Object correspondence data
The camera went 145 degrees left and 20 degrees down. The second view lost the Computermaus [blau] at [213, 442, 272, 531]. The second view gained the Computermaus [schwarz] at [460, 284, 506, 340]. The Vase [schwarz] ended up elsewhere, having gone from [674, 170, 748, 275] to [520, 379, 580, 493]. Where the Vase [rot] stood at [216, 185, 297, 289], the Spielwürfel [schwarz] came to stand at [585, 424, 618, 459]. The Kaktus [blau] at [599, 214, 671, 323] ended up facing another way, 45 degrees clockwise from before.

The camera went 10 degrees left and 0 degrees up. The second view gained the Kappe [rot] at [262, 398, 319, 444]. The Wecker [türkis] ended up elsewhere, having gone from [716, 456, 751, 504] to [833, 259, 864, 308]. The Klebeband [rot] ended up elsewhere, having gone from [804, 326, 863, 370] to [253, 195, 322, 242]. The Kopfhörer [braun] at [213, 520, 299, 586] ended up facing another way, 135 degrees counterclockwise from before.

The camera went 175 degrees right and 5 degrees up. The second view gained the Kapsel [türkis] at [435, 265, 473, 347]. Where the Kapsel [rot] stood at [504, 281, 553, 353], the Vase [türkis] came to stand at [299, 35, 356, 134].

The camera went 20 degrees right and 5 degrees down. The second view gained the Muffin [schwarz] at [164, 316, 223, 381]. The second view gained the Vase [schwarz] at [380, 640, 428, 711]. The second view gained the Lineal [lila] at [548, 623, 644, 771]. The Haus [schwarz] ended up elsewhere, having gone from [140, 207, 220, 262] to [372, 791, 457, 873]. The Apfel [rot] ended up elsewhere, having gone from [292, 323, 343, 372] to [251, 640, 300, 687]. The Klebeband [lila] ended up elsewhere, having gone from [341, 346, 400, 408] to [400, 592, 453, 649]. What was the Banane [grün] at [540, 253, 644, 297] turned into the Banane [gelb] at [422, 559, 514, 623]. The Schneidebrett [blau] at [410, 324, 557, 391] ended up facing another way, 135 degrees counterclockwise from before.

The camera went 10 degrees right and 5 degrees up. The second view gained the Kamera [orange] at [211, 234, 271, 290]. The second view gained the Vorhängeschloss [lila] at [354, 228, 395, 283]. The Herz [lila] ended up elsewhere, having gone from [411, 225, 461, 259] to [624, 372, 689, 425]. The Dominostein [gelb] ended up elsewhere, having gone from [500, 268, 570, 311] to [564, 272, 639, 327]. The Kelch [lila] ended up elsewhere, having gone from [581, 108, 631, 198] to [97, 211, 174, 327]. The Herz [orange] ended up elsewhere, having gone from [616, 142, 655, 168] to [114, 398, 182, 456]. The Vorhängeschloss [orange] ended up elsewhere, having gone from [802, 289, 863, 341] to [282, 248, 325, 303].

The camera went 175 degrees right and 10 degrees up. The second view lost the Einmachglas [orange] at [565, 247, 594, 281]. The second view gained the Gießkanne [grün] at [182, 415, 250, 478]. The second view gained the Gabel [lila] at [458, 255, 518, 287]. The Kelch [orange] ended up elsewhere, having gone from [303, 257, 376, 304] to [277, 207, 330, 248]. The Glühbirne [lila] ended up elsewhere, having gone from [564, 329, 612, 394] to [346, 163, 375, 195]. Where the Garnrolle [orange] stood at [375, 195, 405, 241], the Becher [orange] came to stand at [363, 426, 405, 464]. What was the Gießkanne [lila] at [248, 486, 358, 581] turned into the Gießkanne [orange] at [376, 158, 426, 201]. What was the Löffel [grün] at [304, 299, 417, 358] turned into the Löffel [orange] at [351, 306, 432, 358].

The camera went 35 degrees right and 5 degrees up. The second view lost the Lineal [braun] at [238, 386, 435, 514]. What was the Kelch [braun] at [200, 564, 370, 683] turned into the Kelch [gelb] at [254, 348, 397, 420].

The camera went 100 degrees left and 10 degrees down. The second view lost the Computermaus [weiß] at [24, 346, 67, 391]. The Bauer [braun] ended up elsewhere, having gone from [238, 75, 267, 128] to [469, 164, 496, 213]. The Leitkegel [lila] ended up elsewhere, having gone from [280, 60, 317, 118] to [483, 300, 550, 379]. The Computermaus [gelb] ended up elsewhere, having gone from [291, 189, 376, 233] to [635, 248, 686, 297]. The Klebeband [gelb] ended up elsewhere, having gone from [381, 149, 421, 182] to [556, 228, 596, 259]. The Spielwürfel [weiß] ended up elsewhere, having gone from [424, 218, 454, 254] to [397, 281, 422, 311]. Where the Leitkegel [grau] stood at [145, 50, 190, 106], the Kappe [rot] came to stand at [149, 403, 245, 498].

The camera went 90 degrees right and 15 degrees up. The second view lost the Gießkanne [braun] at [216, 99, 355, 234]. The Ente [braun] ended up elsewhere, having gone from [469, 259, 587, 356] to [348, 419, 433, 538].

EXERCISE:
Nothing should be altered. Set down all the data again.

SOLUTION TO THIS EXERCISE:
The camera went 145 degrees left and 20 degrees down. The second view lost the Computermaus [blau] at [213, 442, 272, 531]. The second view gained the Computermaus [schwarz] at [460, 284, 506, 340]. The Vase [schwarz] ended up elsewhere, having gone from [674, 170, 748, 275] to [520, 379, 580, 493]. Where the Vase [rot] stood at [216, 185, 297, 289], the Spielwürfel [schwarz] came to stand at [585, 424, 618, 459]. The Kaktus [blau] at [599, 214, 671, 323] ended up facing another way, 45 degrees clockwise from before.

The camera went 10 degrees left and 0 degrees up. The second view gained the Kappe [rot] at [262, 398, 319, 444]. The Wecker [türkis] ended up elsewhere, having gone from [716, 456, 751, 504] to [833, 259, 864, 308]. The Klebeband [rot] ended up elsewhere, having gone from [804, 326, 863, 370] to [253, 195, 322, 242]. The Kopfhörer [braun] at [213, 520, 299, 586] ended up facing another way, 135 degrees counterclockwise from before.

The camera went 175 degrees right and 5 degrees up. The second view gained the Kapsel [türkis] at [435, 265, 473, 347]. Where the Kapsel [rot] stood at [504, 281, 553, 353], the Vase [türkis] came to stand at [299, 35, 356, 134].

The camera went 20 degrees right and 5 degrees down. The second view gained the Muffin [schwarz] at [164, 316, 223, 381]. The second view gained the Vase [schwarz] at [380, 640, 428, 711]. The second view gained the Lineal [lila] at [548, 623, 644, 771]. The Haus [schwarz] ended up elsewhere, having gone from [140, 207, 220, 262] to [372, 791, 457, 873]. The Apfel [rot] ended up elsewhere, having gone from [292, 323, 343, 372] to [251, 640, 300, 687]. The Klebeband [lila] ended up elsewhere, having gone from [341, 346, 400, 408] to [400, 592, 453, 649]. What was the Banane [grün] at [540, 253, 644, 297] turned into the Banane [gelb] at [422, 559, 514, 623]. The Schneidebrett [blau] at [410, 324, 557, 391] ended up facing another way, 135 degrees counterclockwise from before.

The camera went 10 degrees right and 5 degrees up. The second view gained the Kamera [orange] at [211, 234, 271, 290]. The second view gained the Vorhängeschloss [lila] at [354, 228, 395, 283]. The Herz [lila] ended up elsewhere, having gone from [411, 225, 461, 259] to [624, 372, 689, 425]. The Dominostein [gelb] ended up elsewhere, having gone from [500, 268, 570, 311] to [564, 272, 639, 327]. The Kelch [lila] ended up elsewhere, having gone from [581, 108, 631, 198] to [97, 211, 174, 327]. The Herz [orange] ended up elsewhere, having gone from [616, 142, 655, 168] to [114, 398, 182, 456]. The Vorhängeschloss [orange] ended up elsewhere, having gone from [802, 289, 863, 341] to [282, 248, 325, 303].

The camera went 175 degrees right and 10 degrees up. The second view lost the Einmachglas [orange] at [565, 247, 594, 281]. The second view gained the Gießkanne [grün] at [182, 415, 250, 478]. The second view gained the Gabel [lila] at [458, 255, 518, 287]. The Kelch [orange] ended up elsewhere, having gone from [303, 257, 376, 304] to [277, 207, 330, 248]. The Glühbirne [lila] ended up elsewhere, having gone from [564, 329, 612, 394] to [346, 163, 375, 195]. Where the Garnrolle [orange] stood at [375, 195, 405, 241], the Becher [orange] came to stand at [363, 426, 405, 464]. What was the Gießkanne [lila] at [248, 486, 358, 581] turned into the Gießkanne [orange] at [376, 158, 426, 201]. What was the Löffel [grün] at [304, 299, 417, 358] turned into the Löffel [orange] at [351, 306, 432, 358].

The camera went 35 degrees right and 5 degrees up. The second view lost the Lineal [braun] at [238, 386, 435, 514]. What was the Kelch [braun] at [200, 564, 370, 683] turned into the Kelch [gelb] at [254, 348, 397, 420].

The camera went 100 degrees left and 10 degrees down. The second view lost the Computermaus [weiß] at [24, 346, 67, 391]. The Bauer [braun] ended up elsewhere, having gone from [238, 75, 267, 128] to [469, 164, 496, 213]. The Leitkegel [lila] ended up elsewhere, having gone from [280, 60, 317, 118] to [483, 300, 550, 379]. The Computermaus [gelb] ended up elsewhere, having gone from [291, 189, 376, 233] to [635, 248, 686, 297]. The Klebeband [gelb] ended up elsewhere, having gone from [381, 149, 421, 182] to [556, 228, 596, 259]. The Spielwürfel [weiß] ended up elsewhere, having gone from [424, 218, 454, 254] to [397, 281, 422, 311]. Where the Leitkegel [grau] stood at [145, 50, 190, 106], the Kappe [rot] came to stand at [149, 403, 245, 498].

The camera went 90 degrees right and 15 degrees up. The second view lost the Gießkanne [braun] at [216, 99, 355, 234]. The Ente [braun] ended up elsewhere, having gone from [469, 259, 587, 356] to [348, 419, 433, 538].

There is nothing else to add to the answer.